**** Records supplied ****

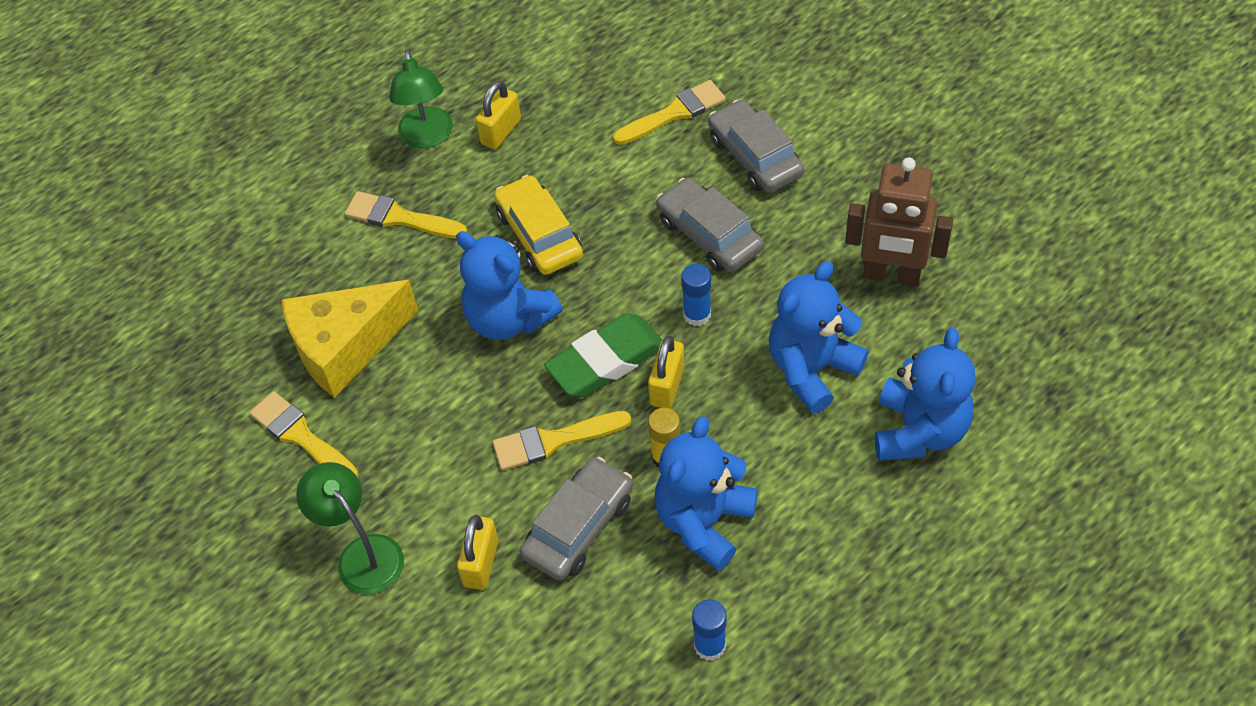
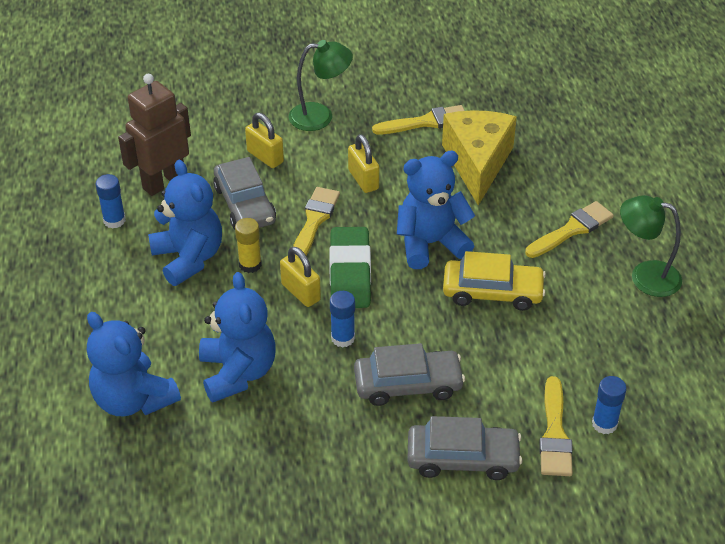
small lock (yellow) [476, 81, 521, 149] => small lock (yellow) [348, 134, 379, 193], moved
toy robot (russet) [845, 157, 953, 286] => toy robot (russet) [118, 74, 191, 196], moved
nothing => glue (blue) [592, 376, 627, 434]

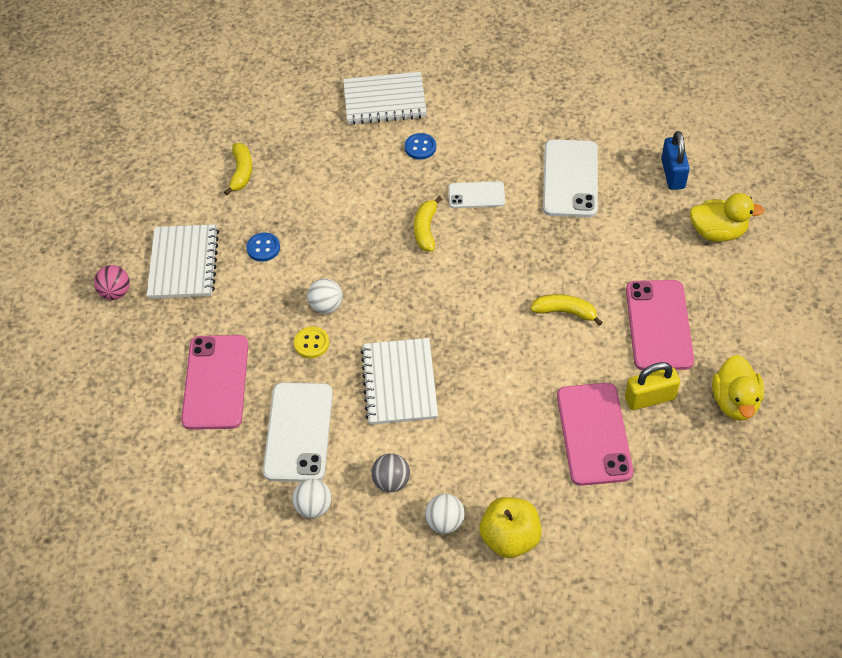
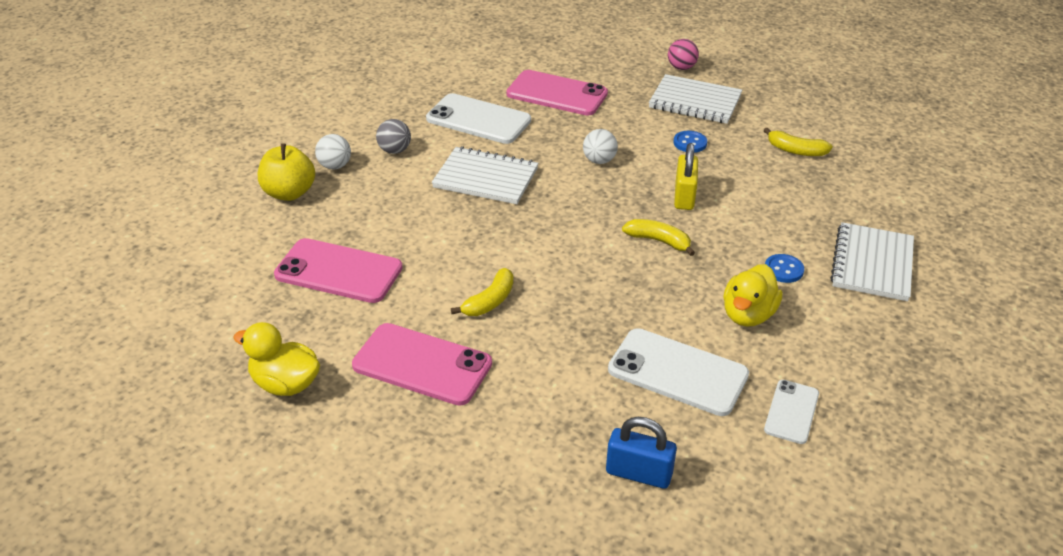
mobile phone (pure white) [448, 181, 505, 208] => mobile phone (pure white) [764, 380, 819, 444], moved
duck (yellow) [690, 193, 765, 242] => duck (yellow) [723, 264, 783, 327], moved
shirt button (yellow) [294, 327, 329, 358] => nothing
small lock (yellow) [625, 362, 680, 410] => small lock (yellow) [674, 143, 698, 210], moved
play ball (pure white) [292, 479, 332, 518] => nothing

****

> _Description of the task_:
All that should appear in the answer is the lines above from the line with "toy robot (russet) [845, 157, 953, 286]" through the line with "mobile phone (pure white) [448, 181, 505, 208]", retyped exactly, pictures left out.

> _Answer box_:
toy robot (russet) [845, 157, 953, 286] => toy robot (russet) [118, 74, 191, 196], moved
nothing => glue (blue) [592, 376, 627, 434]

mobile phone (pure white) [448, 181, 505, 208] => mobile phone (pure white) [764, 380, 819, 444], moved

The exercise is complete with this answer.